+++ SOURCE INFORMATION +++
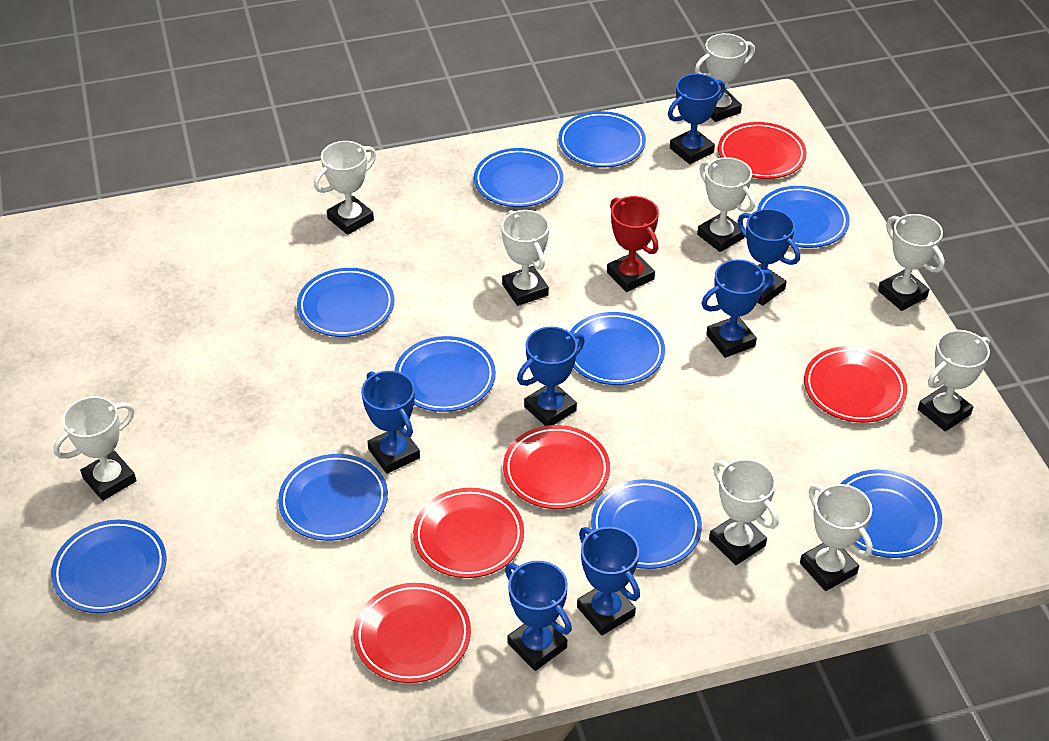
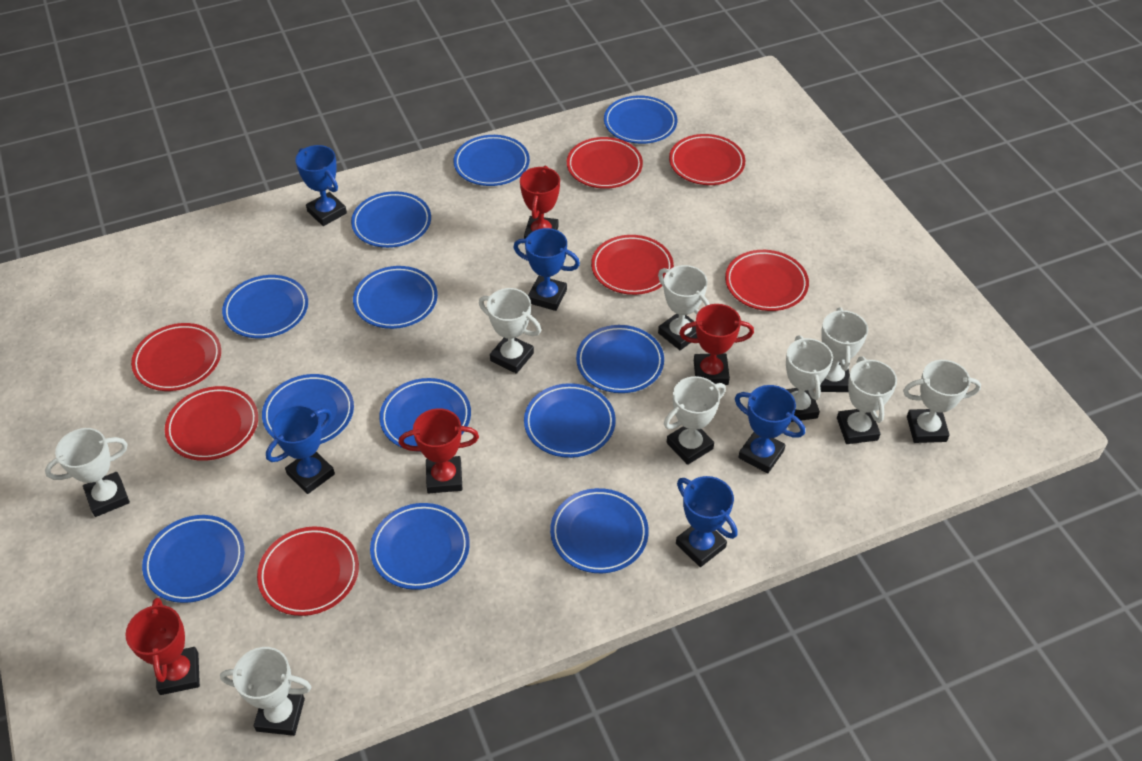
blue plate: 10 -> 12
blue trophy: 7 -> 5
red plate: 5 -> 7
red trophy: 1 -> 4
+++
+++ SOURCE INFORMATION +++
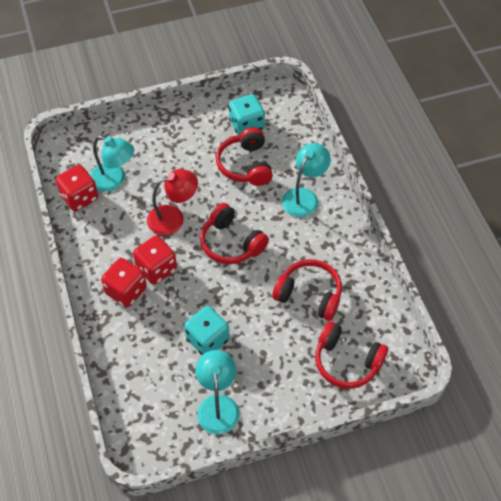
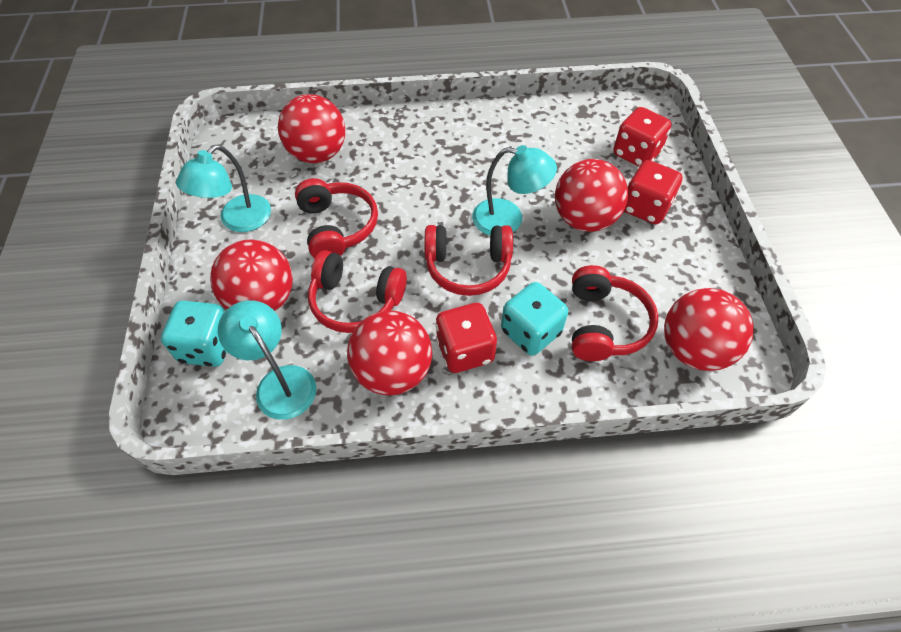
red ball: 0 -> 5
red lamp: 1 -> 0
+++
WHAT TO PRODUCE: Beginning with the line holding "blue plate: 10 -> 12" and ending with the line holding "red trophy: 1 -> 4", write out the stretch of material above exactly; add no further lines.

RESPONSE FOR THIS EXERCISE:
blue plate: 10 -> 12
blue trophy: 7 -> 5
red plate: 5 -> 7
red trophy: 1 -> 4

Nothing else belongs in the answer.